Dataset records:
——

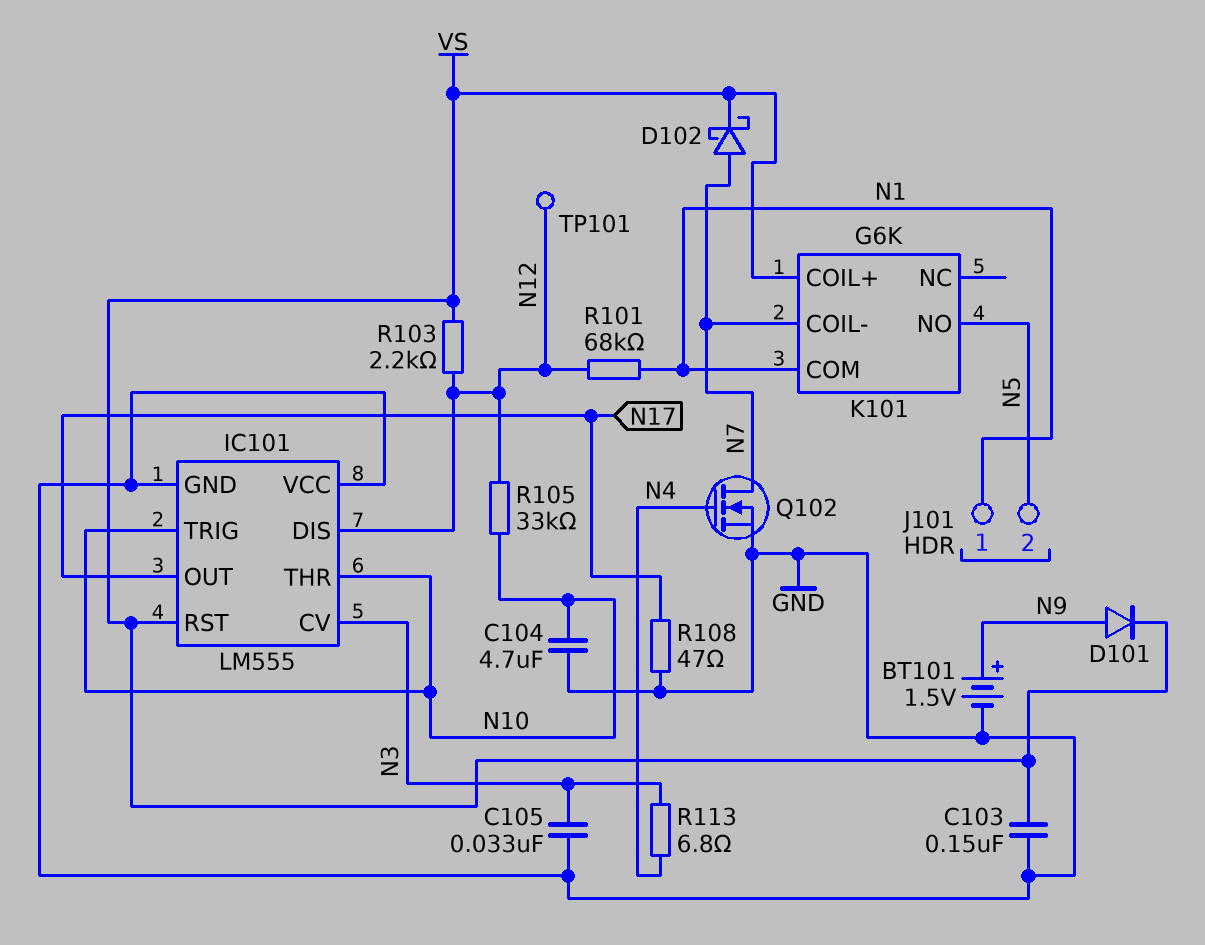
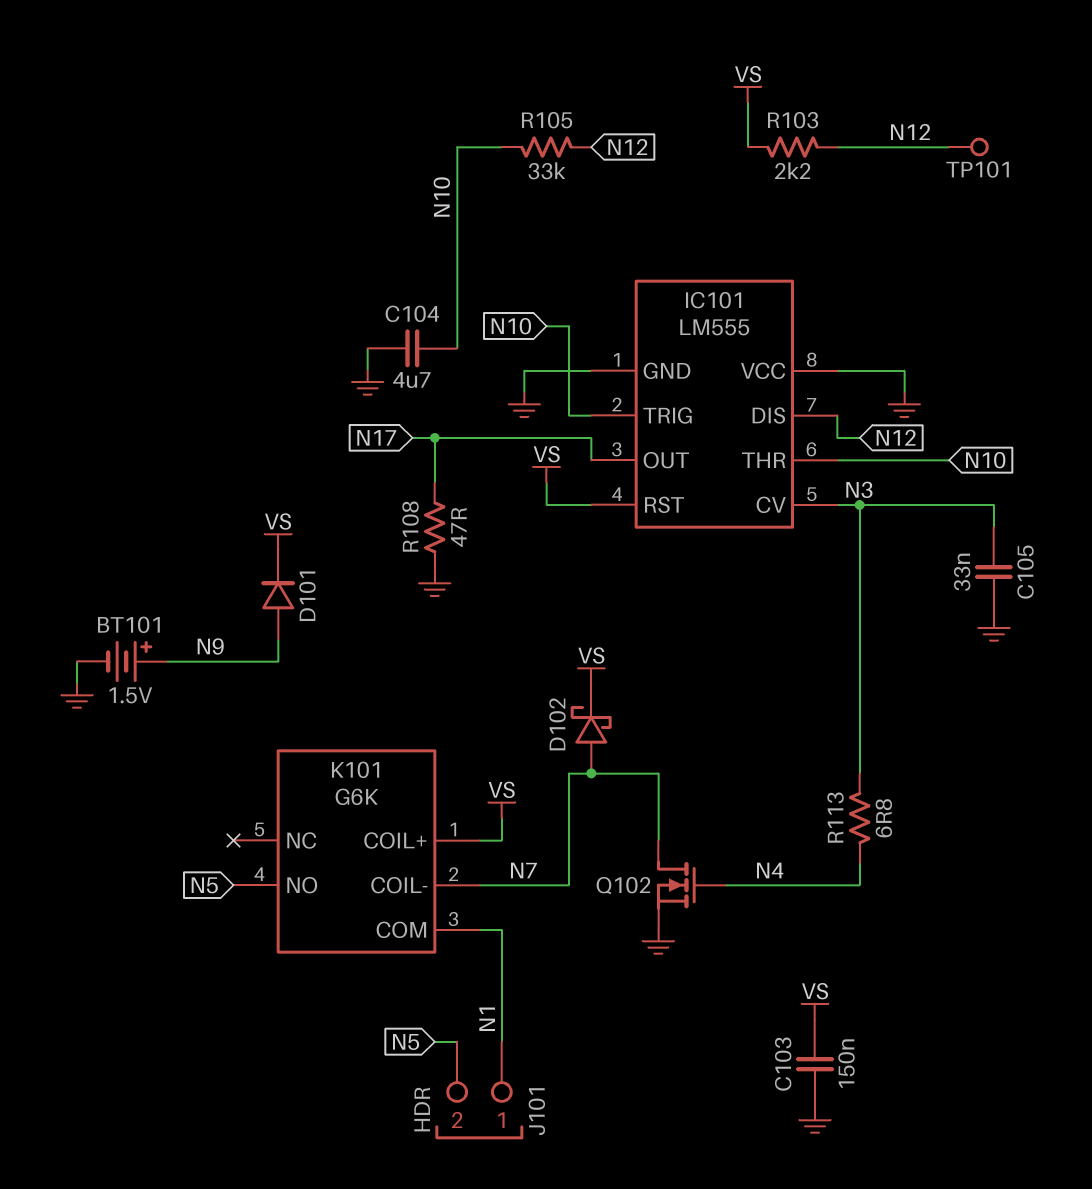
R101: 68k (N1, N12) -> none

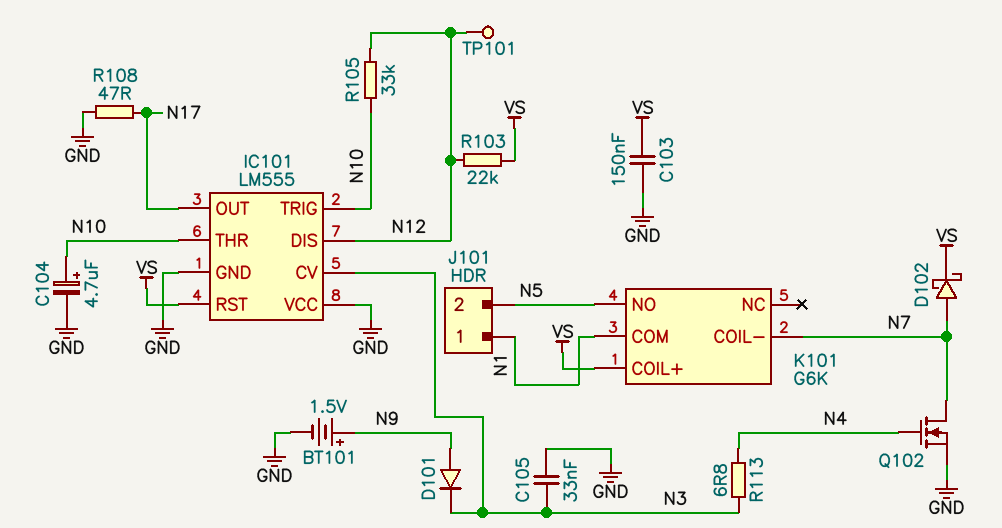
C104: 4.7uF (GND, N10) -> 4.7uF (plus N10, minus GND)
D101: diode (A N9, K VS) -> diode (A N9, K N3)
R103: 2.2k (N12, VS) -> 22k (N12, VS)

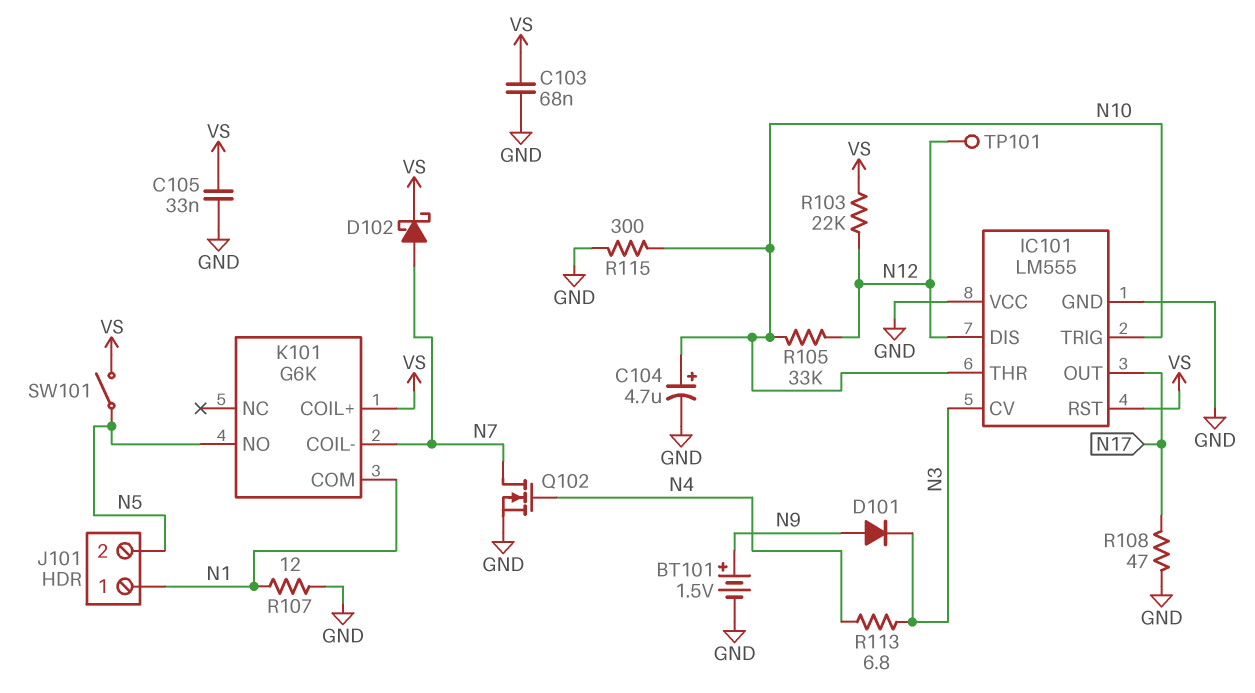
C103: 150nF (GND, VS) -> 68nF (GND, VS)
C105: 33nF (GND, N3) -> 33nF (GND, VS)
R107: none -> 12 (GND, N1)
R115: none -> 300 (GND, N10)
SW101: none -> switch (N5, VS)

——

Aim of the exercise: Repeat only what lies between the start of the data and the end of the line containing "R115: none -> 300 (GND, N10)", exactly, with pictures left out.

Result of this task:
R101: 68k (N1, N12) -> none

C104: 4.7uF (GND, N10) -> 4.7uF (plus N10, minus GND)
D101: diode (A N9, K VS) -> diode (A N9, K N3)
R103: 2.2k (N12, VS) -> 22k (N12, VS)

C103: 150nF (GND, VS) -> 68nF (GND, VS)
C105: 33nF (GND, N3) -> 33nF (GND, VS)
R107: none -> 12 (GND, N1)
R115: none -> 300 (GND, N10)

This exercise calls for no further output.